◆ Given information
····················

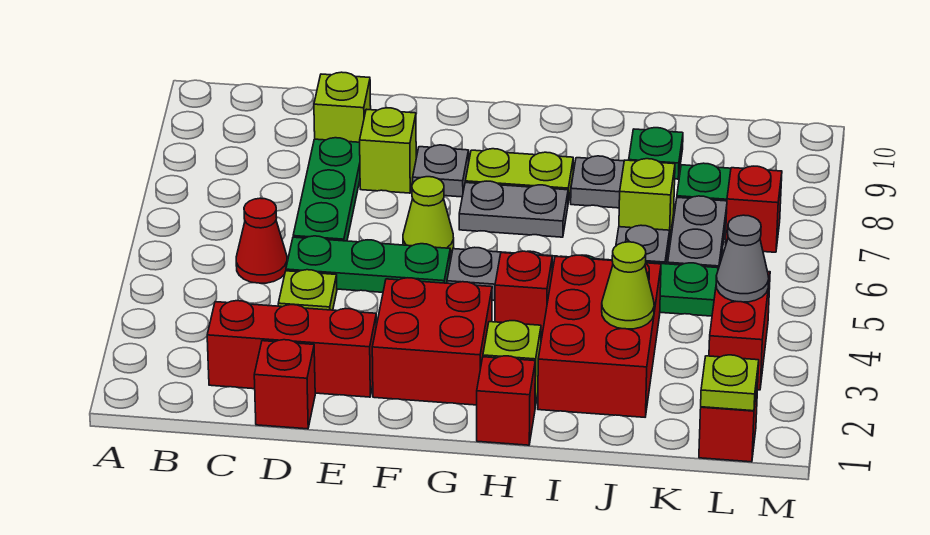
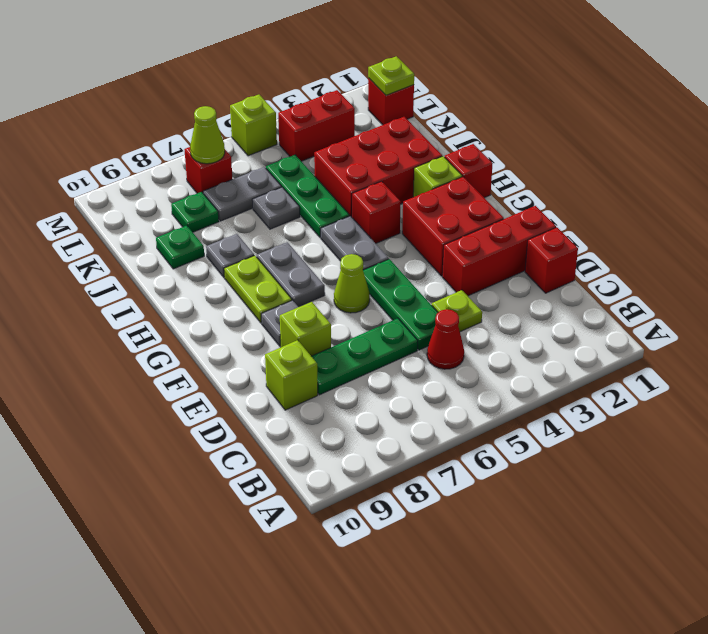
red brick C2:E2 level 1 -> red brick E1:E3 level 1
lime cone J3 level 2 -> lime cone L7 level 2
lime brick J7 level 1 -> lime brick M5 level 1
grey cone L4 level 2 -> none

····················

Images in the data above are to be skipped. Retype all other material exactly.

red brick C2:E2 level 1 -> red brick E1:E3 level 1
lime cone J3 level 2 -> lime cone L7 level 2
lime brick J7 level 1 -> lime brick M5 level 1
grey cone L4 level 2 -> none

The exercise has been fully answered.